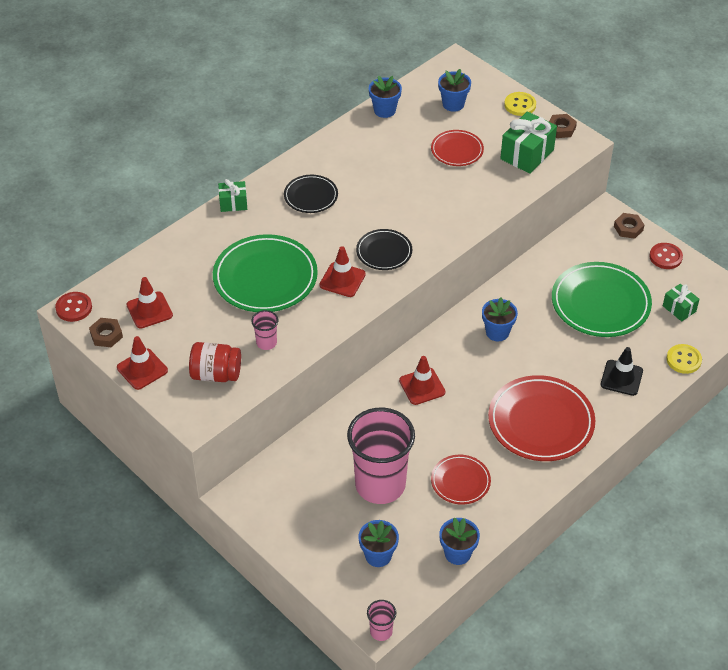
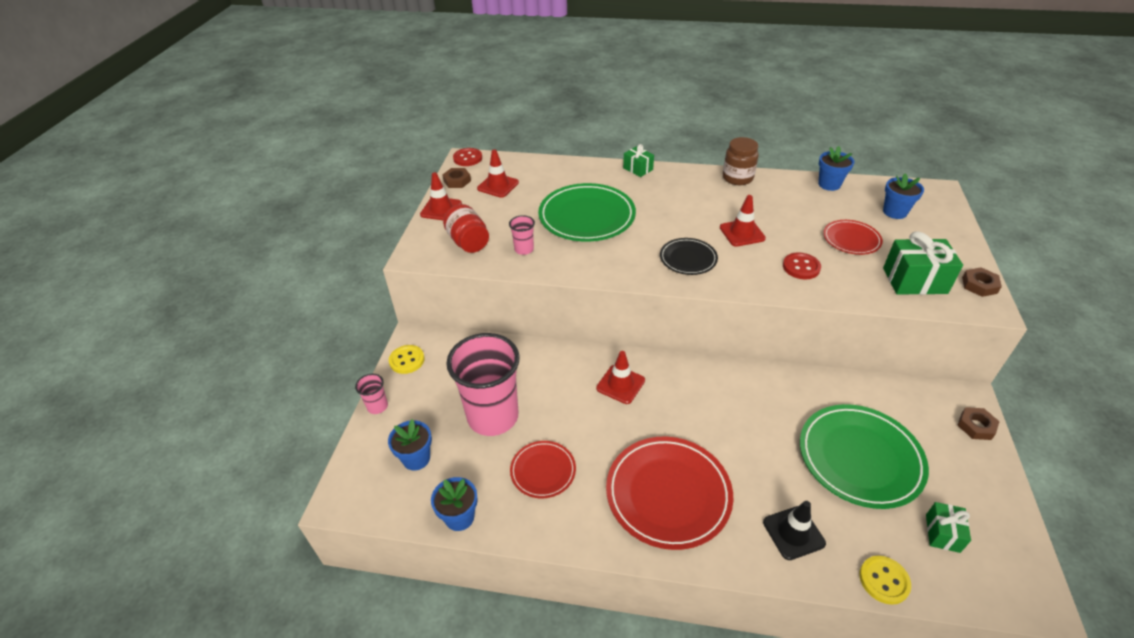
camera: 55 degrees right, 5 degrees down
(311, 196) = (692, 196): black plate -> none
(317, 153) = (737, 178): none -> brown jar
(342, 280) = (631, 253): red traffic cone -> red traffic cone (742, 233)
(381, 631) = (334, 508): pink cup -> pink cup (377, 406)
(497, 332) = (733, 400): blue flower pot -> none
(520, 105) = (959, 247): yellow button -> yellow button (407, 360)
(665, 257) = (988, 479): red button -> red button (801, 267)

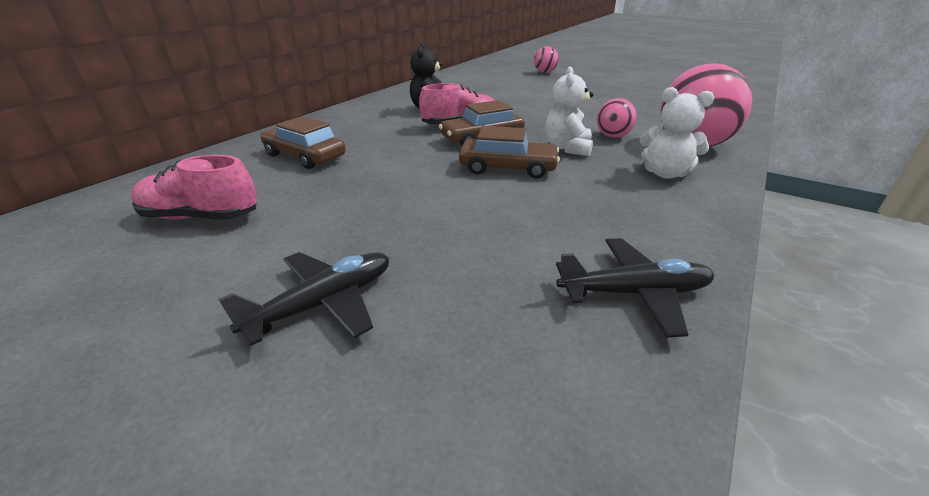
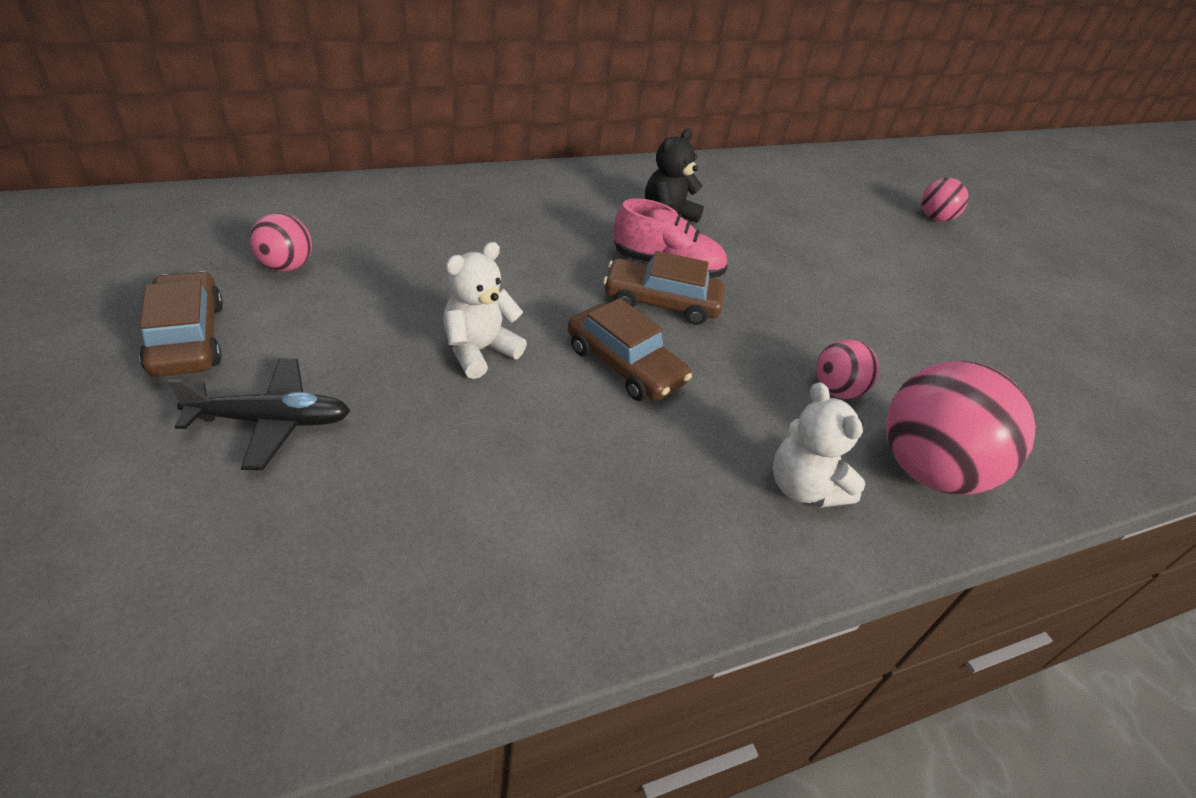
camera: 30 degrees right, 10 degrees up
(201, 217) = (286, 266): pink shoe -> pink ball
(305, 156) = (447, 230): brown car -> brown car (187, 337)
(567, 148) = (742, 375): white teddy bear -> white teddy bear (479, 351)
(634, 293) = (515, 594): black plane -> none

* ASSIGNMENT *
From the line holding "(317, 153) = (737, 178): none -> brown jar" to the line holding "(665, 257) = (988, 479): red", inclusive, restate each line above exactly as written.

* SOLUTION *
(317, 153) = (737, 178): none -> brown jar
(342, 280) = (631, 253): red traffic cone -> red traffic cone (742, 233)
(381, 631) = (334, 508): pink cup -> pink cup (377, 406)
(497, 332) = (733, 400): blue flower pot -> none
(520, 105) = (959, 247): yellow button -> yellow button (407, 360)
(665, 257) = (988, 479): red button -> red button (801, 267)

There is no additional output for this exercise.